Work request.
The line containing "(343, 225) = (295, 212): none -> green rocket" marks the end, so write out exactly every line from the top of the entries below through that one.

Information given.
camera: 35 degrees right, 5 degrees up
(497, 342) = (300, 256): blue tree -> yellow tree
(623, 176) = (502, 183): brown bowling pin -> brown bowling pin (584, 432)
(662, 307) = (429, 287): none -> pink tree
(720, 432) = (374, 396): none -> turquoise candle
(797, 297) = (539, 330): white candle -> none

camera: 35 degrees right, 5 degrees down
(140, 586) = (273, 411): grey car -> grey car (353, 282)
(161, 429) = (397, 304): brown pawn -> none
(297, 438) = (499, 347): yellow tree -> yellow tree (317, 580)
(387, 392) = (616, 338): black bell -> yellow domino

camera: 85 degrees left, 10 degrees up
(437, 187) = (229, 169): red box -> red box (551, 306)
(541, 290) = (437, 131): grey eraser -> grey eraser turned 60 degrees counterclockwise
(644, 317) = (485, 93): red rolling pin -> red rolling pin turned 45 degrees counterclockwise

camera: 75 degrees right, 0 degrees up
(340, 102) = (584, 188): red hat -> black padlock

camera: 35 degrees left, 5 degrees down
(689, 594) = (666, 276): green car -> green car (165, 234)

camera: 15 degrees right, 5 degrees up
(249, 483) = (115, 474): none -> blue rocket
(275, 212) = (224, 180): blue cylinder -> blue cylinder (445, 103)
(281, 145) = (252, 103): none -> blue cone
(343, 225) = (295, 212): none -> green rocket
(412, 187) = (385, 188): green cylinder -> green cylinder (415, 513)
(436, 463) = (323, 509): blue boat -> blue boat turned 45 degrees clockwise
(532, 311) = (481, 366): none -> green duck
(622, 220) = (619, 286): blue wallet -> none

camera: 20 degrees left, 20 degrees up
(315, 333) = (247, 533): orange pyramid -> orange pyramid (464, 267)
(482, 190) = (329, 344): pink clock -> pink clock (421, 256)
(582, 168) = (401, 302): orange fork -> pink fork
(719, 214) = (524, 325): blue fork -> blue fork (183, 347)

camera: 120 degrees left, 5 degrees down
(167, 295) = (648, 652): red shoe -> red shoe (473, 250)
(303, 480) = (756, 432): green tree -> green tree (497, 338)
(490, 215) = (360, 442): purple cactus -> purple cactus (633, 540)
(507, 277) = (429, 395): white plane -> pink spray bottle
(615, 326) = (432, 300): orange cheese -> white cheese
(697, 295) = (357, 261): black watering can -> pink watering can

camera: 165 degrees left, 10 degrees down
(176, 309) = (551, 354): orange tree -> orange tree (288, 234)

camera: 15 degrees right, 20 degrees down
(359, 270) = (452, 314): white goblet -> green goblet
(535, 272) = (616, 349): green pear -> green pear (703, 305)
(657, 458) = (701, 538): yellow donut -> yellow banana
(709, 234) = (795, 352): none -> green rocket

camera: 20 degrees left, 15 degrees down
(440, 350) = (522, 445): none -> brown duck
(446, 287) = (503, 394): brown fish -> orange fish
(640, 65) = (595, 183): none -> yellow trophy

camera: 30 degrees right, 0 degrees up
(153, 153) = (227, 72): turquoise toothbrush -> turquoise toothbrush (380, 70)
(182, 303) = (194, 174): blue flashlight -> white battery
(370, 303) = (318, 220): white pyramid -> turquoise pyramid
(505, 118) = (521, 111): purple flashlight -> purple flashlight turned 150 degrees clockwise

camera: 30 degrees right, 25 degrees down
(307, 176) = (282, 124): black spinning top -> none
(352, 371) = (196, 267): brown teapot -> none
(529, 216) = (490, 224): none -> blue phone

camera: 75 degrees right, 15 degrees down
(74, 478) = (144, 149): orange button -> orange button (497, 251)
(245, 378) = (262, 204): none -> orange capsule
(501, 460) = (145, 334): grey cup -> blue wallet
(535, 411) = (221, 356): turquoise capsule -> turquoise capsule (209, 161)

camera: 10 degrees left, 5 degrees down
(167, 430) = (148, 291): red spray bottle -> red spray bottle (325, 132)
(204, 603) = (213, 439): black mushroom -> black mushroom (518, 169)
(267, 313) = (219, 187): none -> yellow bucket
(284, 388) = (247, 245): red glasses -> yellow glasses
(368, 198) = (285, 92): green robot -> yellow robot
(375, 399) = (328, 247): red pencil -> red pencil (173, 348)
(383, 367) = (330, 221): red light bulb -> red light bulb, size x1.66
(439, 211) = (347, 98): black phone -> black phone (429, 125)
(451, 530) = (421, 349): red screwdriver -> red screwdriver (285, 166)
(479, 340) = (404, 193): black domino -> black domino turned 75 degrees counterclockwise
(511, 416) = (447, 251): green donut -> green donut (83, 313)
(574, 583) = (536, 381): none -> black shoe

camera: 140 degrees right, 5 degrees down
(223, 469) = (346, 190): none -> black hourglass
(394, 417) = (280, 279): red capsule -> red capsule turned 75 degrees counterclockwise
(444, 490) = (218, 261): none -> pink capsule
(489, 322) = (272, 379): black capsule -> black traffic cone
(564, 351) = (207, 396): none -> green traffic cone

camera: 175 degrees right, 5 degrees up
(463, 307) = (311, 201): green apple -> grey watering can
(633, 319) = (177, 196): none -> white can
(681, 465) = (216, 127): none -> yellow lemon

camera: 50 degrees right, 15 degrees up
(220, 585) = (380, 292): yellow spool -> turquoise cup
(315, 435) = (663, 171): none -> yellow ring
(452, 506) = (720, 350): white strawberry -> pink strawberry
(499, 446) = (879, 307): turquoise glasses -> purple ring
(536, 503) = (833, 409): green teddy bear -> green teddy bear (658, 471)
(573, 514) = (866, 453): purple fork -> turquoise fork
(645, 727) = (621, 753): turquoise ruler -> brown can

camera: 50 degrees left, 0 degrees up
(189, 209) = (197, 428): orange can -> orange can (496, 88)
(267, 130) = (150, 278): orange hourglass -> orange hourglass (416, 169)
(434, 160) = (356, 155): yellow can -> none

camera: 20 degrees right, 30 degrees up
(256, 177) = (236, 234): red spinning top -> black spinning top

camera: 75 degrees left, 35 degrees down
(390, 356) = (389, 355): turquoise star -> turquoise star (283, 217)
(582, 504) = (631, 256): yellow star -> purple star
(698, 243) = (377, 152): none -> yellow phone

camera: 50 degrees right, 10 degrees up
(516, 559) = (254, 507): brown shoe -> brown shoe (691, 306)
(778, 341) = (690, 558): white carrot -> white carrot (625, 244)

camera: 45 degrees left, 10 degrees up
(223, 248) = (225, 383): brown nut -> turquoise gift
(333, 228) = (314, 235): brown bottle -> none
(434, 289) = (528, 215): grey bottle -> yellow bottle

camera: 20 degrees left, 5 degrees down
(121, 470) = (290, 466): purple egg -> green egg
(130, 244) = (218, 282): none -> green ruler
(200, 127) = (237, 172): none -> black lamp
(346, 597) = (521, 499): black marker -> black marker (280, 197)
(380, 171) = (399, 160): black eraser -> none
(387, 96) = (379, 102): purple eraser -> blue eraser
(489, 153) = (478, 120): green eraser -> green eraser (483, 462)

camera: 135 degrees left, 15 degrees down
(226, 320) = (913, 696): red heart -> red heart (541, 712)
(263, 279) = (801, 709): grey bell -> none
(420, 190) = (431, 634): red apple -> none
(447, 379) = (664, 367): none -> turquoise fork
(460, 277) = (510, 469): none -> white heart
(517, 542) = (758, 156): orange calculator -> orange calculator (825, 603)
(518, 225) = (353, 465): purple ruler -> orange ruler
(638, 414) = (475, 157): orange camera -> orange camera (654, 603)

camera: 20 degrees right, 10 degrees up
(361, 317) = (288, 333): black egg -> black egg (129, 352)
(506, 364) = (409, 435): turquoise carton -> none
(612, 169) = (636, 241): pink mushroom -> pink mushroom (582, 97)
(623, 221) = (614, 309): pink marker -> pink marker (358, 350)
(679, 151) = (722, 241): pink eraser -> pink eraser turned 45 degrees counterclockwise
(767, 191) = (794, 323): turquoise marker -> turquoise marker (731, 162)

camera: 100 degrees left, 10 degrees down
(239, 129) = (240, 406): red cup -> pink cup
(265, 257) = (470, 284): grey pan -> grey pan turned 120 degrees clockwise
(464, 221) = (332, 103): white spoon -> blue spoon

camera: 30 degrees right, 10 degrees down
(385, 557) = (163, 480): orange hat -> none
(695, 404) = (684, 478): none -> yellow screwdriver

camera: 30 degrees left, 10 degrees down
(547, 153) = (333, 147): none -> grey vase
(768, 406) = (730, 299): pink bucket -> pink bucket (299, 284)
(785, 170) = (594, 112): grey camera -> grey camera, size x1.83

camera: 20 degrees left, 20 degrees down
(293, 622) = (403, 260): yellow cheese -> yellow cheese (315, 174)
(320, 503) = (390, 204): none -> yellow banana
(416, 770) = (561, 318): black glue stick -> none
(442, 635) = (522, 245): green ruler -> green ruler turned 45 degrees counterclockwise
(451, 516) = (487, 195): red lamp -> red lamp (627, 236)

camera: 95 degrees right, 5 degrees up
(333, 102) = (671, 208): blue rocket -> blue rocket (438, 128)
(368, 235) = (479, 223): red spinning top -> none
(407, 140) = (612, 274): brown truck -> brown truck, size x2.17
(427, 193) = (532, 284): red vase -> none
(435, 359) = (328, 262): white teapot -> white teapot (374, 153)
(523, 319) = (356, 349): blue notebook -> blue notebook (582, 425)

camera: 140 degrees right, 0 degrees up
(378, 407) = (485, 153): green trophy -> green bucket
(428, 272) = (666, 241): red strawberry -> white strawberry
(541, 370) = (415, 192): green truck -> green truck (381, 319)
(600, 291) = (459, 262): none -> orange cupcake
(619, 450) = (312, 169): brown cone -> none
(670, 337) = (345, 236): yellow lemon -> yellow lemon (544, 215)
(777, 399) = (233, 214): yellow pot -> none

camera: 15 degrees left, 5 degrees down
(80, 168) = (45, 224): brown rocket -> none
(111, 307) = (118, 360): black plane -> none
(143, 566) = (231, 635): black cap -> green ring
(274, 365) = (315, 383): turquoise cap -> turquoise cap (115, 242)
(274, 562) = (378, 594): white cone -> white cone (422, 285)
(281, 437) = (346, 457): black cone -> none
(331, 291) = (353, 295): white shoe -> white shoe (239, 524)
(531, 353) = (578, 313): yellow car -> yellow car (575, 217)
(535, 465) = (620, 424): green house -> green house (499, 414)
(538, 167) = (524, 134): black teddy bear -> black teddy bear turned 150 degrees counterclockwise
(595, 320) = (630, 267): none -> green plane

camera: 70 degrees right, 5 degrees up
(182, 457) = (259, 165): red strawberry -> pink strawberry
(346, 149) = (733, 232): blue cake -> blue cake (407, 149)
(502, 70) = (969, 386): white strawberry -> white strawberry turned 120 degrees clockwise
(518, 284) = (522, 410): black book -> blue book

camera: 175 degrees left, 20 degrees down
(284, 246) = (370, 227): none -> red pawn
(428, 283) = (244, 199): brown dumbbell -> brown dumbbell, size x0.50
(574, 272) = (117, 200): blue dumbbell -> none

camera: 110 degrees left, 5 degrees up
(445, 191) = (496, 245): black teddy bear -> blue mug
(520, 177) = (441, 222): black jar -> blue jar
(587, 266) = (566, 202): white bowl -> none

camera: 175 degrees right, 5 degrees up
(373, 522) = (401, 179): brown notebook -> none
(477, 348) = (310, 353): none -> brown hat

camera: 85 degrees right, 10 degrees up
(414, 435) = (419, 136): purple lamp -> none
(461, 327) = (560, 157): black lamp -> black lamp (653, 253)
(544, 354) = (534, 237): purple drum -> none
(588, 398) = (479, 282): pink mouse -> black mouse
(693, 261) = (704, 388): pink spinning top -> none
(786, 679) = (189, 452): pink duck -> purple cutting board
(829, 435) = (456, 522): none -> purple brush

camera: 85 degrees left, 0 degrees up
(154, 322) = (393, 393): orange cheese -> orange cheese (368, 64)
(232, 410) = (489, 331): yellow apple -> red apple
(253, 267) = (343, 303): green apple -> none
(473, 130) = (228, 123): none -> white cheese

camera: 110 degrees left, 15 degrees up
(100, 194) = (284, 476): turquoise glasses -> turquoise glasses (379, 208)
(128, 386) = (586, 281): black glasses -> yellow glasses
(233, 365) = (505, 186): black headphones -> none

Result for this task.
camera: 35 degrees right, 5 degrees up
(497, 342) = (300, 256): blue tree -> yellow tree
(623, 176) = (502, 183): brown bowling pin -> brown bowling pin (584, 432)
(662, 307) = (429, 287): none -> pink tree
(720, 432) = (374, 396): none -> turquoise candle
(797, 297) = (539, 330): white candle -> none

camera: 35 degrees right, 5 degrees down
(140, 586) = (273, 411): grey car -> grey car (353, 282)
(161, 429) = (397, 304): brown pawn -> none
(297, 438) = (499, 347): yellow tree -> yellow tree (317, 580)
(387, 392) = (616, 338): black bell -> yellow domino

camera: 85 degrees left, 10 degrees up
(437, 187) = (229, 169): red box -> red box (551, 306)
(541, 290) = (437, 131): grey eraser -> grey eraser turned 60 degrees counterclockwise
(644, 317) = (485, 93): red rolling pin -> red rolling pin turned 45 degrees counterclockwise

camera: 75 degrees right, 0 degrees up
(340, 102) = (584, 188): red hat -> black padlock

camera: 35 degrees left, 5 degrees down
(689, 594) = (666, 276): green car -> green car (165, 234)

camera: 15 degrees right, 5 degrees up
(249, 483) = (115, 474): none -> blue rocket
(275, 212) = (224, 180): blue cylinder -> blue cylinder (445, 103)
(281, 145) = (252, 103): none -> blue cone
(343, 225) = (295, 212): none -> green rocket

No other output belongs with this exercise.